■ Work request ■
Look through the listing below, and wherever a line has the string "recoloured", copy it.

■ Task input ■
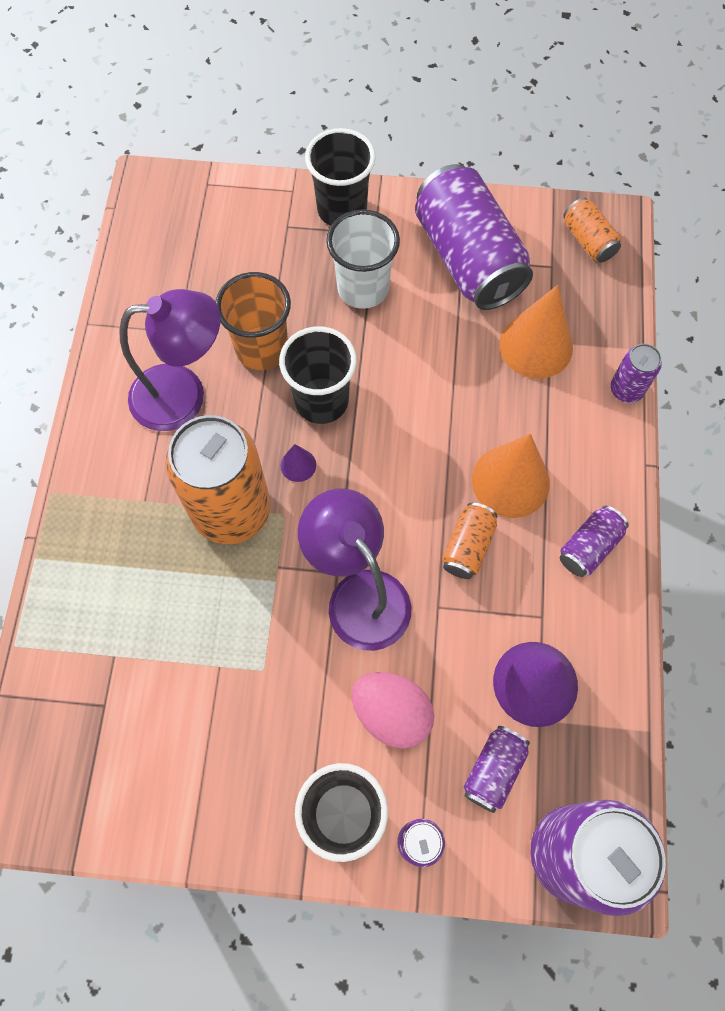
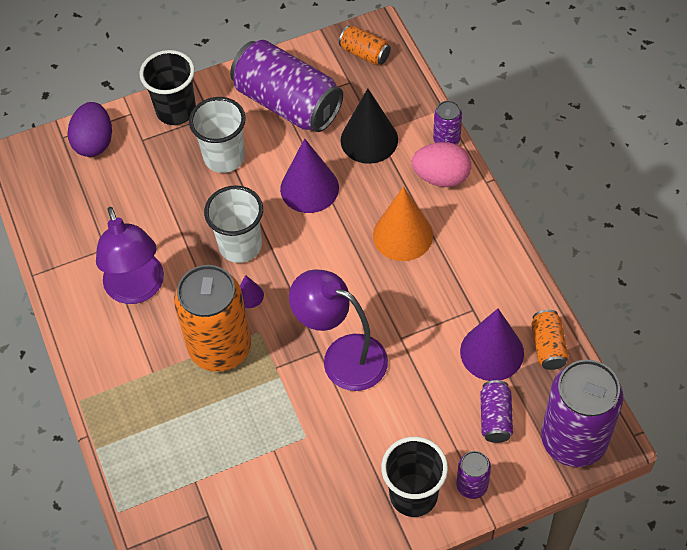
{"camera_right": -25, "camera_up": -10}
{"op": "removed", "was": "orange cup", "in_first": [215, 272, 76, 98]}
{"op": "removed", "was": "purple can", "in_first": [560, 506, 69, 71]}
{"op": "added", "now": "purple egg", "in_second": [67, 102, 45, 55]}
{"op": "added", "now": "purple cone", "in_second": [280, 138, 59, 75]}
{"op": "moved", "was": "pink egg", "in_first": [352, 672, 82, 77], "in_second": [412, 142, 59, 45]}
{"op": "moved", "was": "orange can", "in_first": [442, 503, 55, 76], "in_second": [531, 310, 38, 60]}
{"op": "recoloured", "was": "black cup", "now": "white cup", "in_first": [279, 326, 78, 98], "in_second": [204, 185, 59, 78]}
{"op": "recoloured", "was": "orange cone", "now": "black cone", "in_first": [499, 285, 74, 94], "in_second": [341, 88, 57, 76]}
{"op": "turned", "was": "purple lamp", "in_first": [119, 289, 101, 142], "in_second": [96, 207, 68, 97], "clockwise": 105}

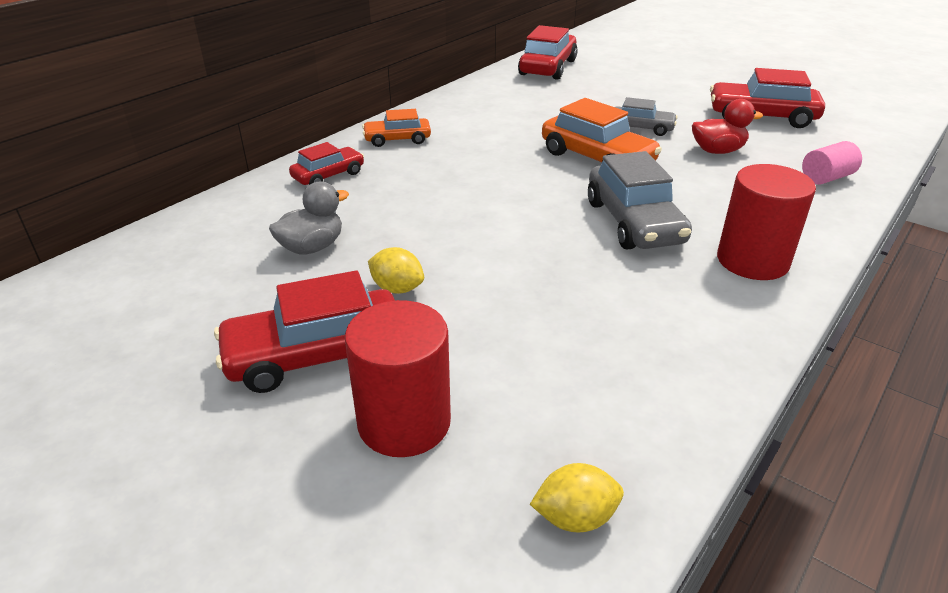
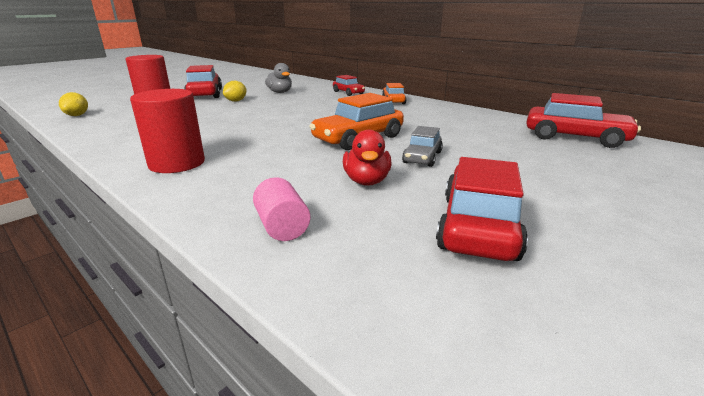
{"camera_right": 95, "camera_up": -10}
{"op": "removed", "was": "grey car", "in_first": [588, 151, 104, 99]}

■ Solution to this task ■
{"op": "recoloured", "was": "black cup", "now": "white cup", "in_first": [279, 326, 78, 98], "in_second": [204, 185, 59, 78]}
{"op": "recoloured", "was": "orange cone", "now": "black cone", "in_first": [499, 285, 74, 94], "in_second": [341, 88, 57, 76]}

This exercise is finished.